------ Extracted data

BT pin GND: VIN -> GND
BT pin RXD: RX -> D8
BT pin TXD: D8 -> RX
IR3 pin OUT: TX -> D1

------------
------ Extracted data

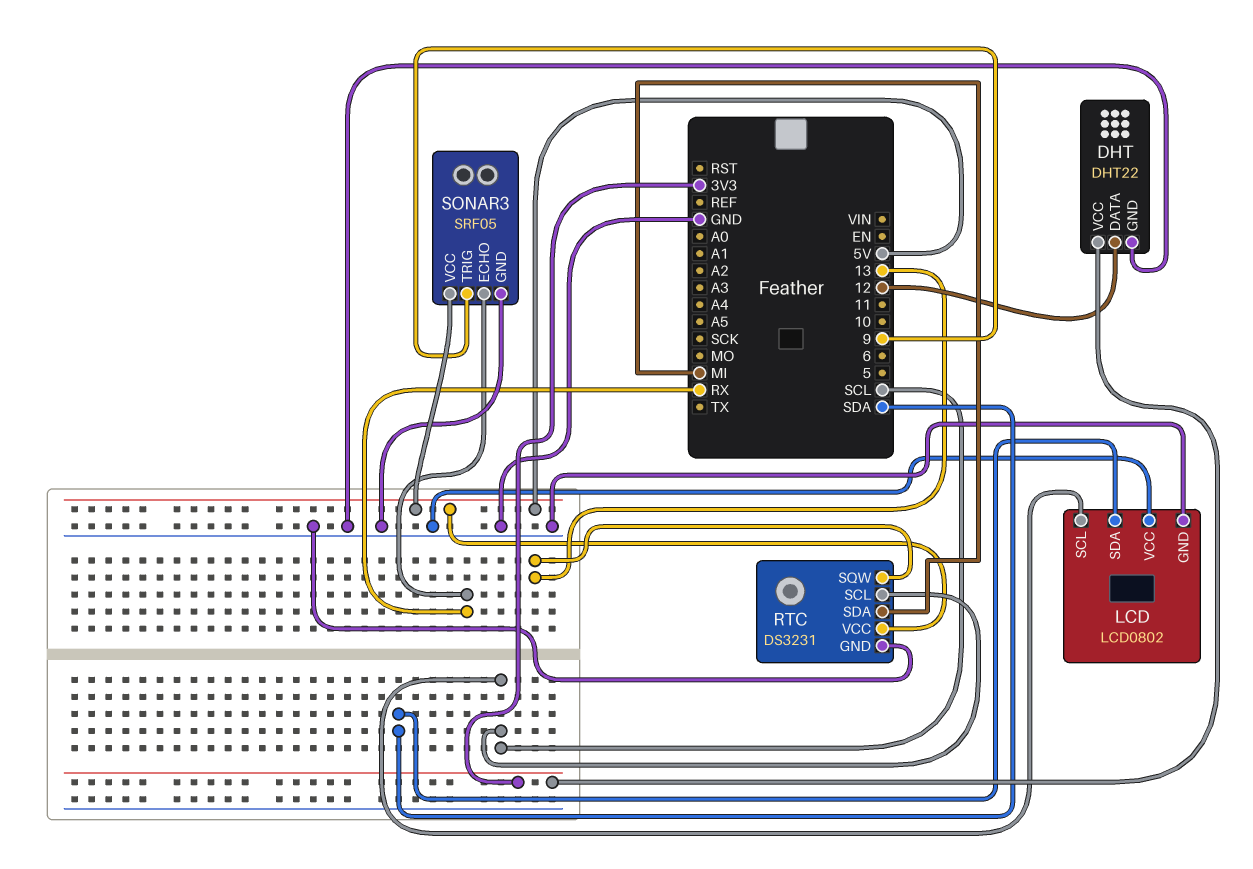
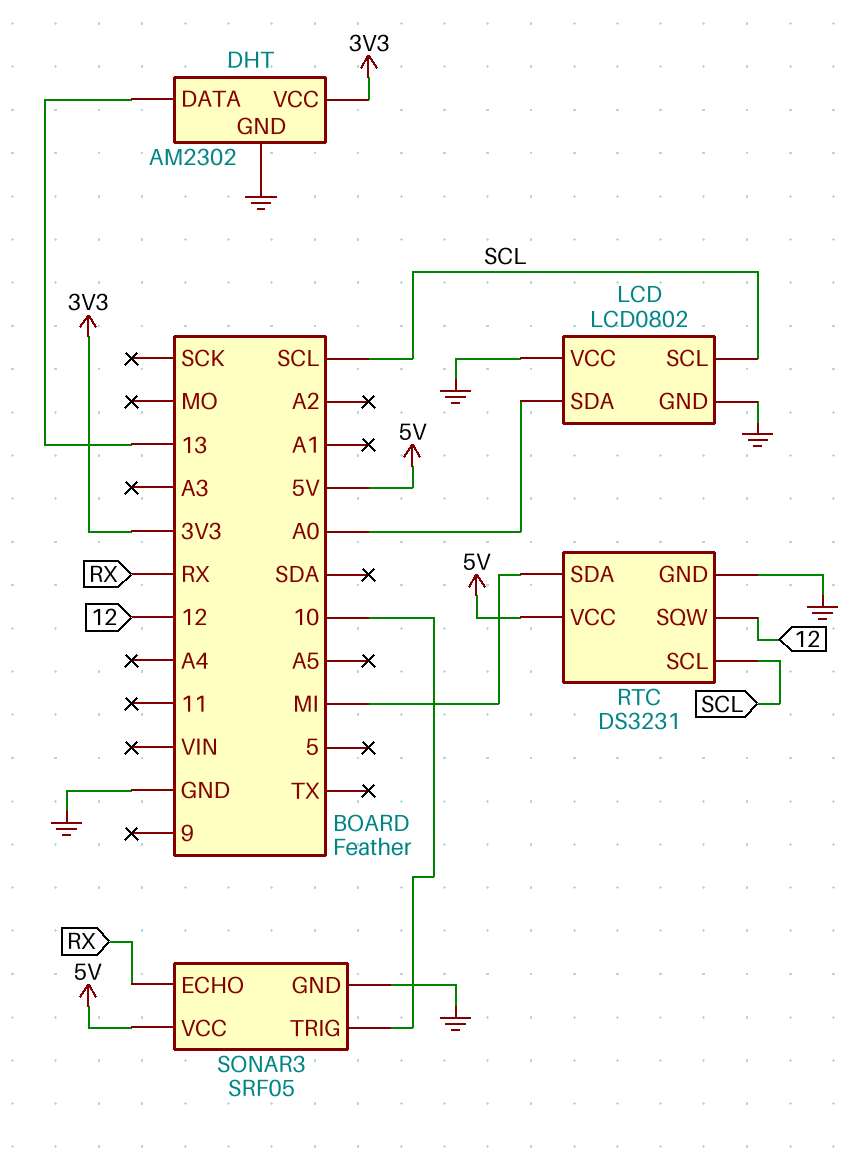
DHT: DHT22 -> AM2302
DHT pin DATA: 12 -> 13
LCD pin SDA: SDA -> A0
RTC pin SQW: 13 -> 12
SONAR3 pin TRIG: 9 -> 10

------------

• Work instructions: From the entries above, restate word for word the lines from the line containing "BT pin GND: VIN -> GND" to the line containing "IR3 pin OUT: TX -> D1", both ends included, and nothing more.

• Response:
BT pin GND: VIN -> GND
BT pin RXD: RX -> D8
BT pin TXD: D8 -> RX
IR3 pin OUT: TX -> D1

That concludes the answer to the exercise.